*** Records to use Section Begins ***

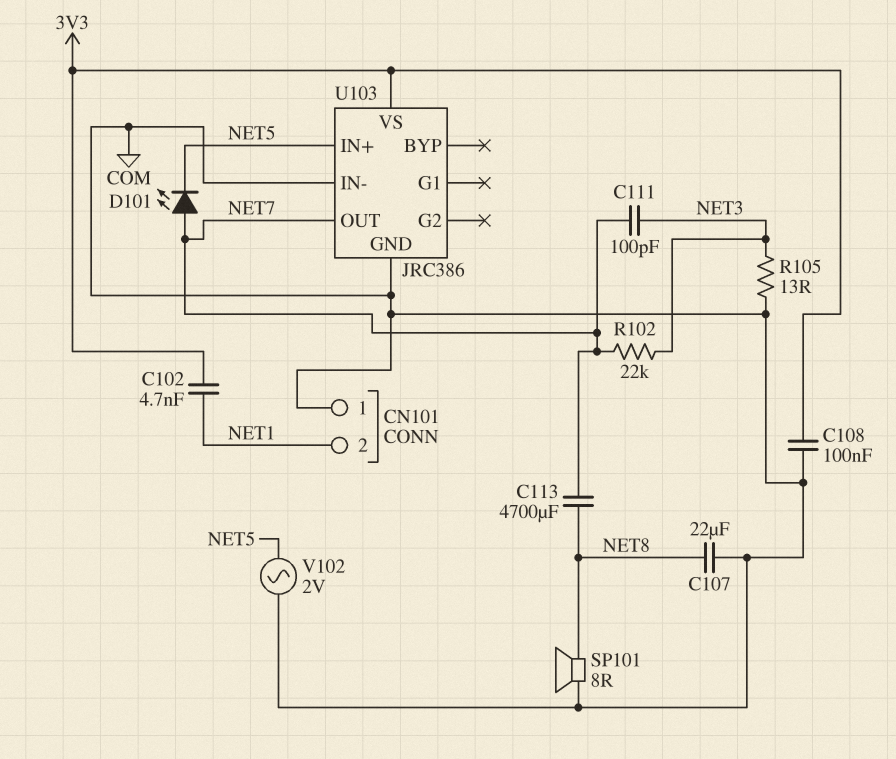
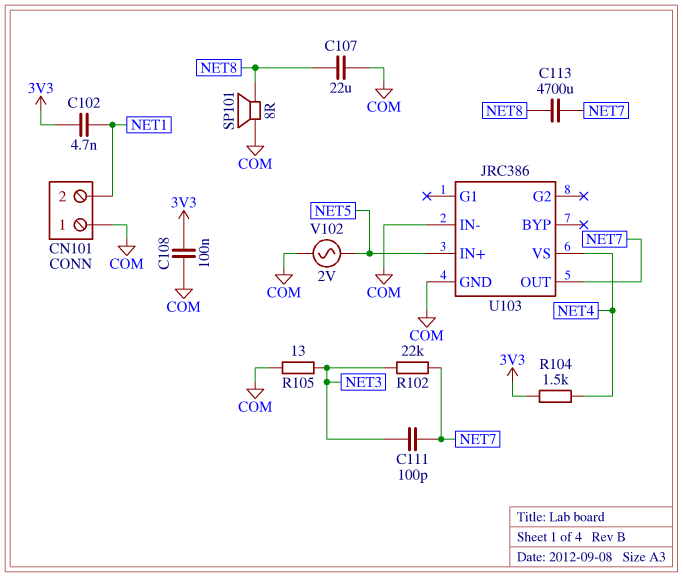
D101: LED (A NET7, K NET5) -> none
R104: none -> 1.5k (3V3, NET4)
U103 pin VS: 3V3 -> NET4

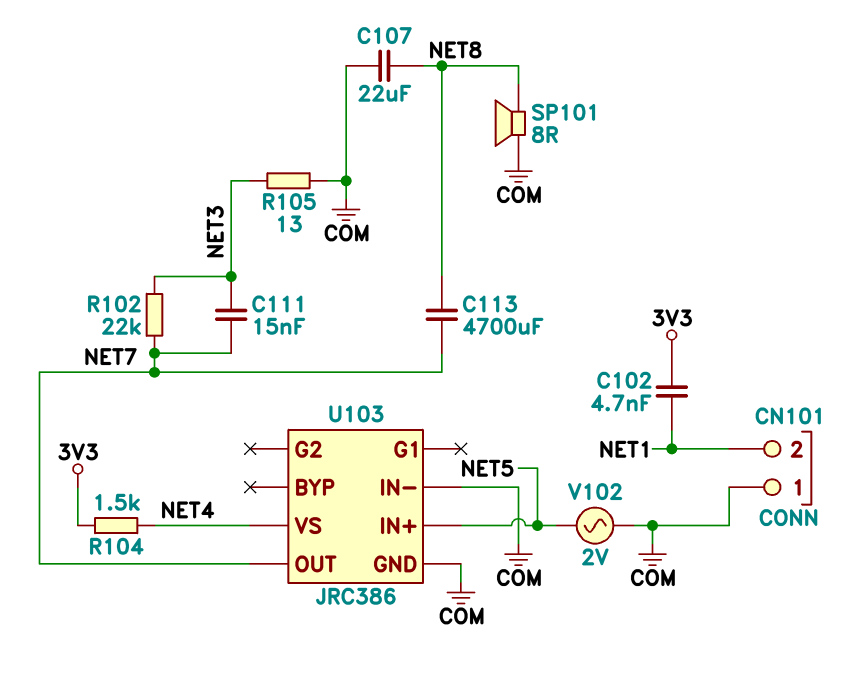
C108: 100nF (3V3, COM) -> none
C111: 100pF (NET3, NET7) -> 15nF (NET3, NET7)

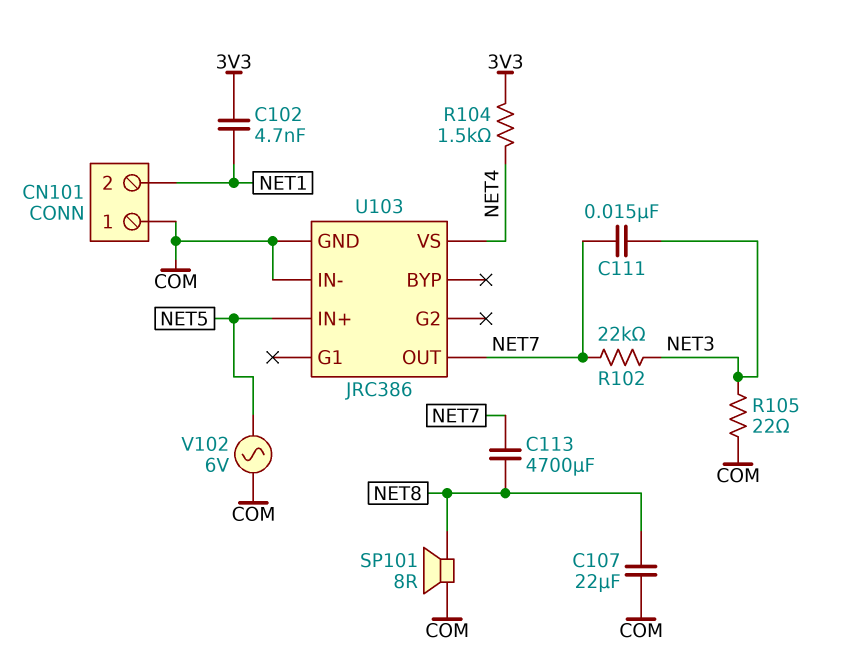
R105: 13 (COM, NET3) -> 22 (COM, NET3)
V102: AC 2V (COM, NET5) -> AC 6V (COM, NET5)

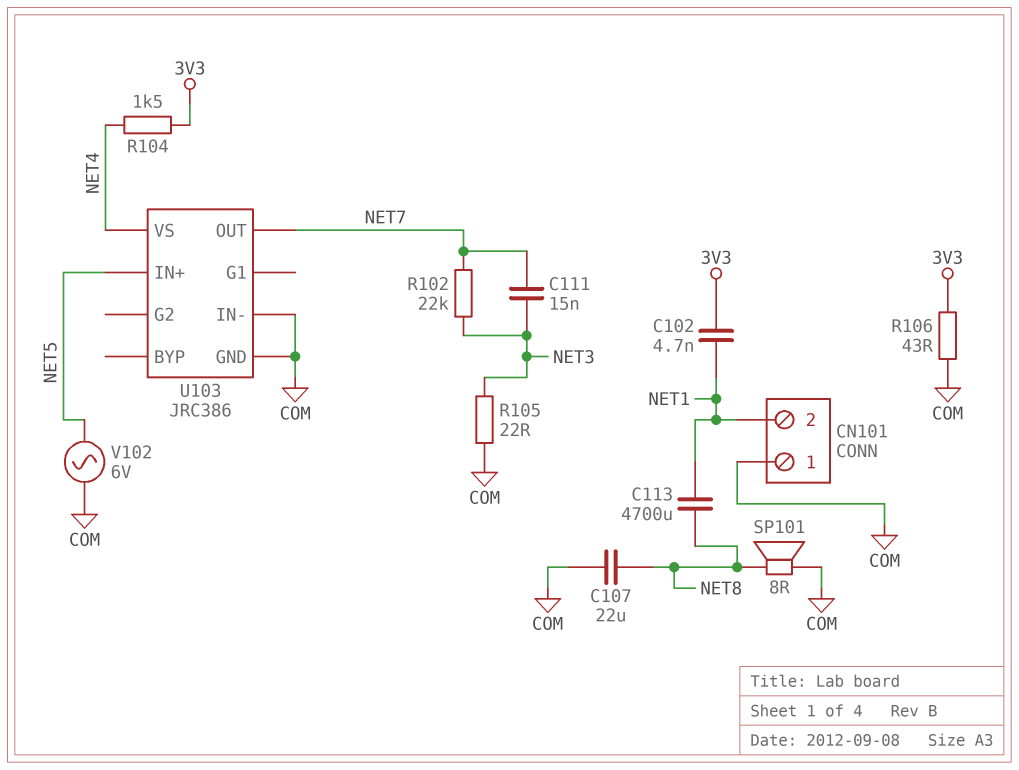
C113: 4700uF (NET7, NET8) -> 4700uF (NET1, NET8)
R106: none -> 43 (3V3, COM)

*** Records to use Section Ends ***
*** Records to use Section Begins ***

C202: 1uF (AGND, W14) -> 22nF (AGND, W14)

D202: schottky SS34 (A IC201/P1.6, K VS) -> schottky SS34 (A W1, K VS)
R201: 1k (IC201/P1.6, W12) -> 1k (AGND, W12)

*** Records to use Section Ends ***

Exercise instructions — Using the entries above, give back exactly the line containing "C113: 4700uF (NET7, NET8)", the line containing "R106: none -> 43 (3V3, COM)", and every line between them, and nothing else.

Written solution —
C113: 4700uF (NET7, NET8) -> 4700uF (NET1, NET8)
R106: none -> 43 (3V3, COM)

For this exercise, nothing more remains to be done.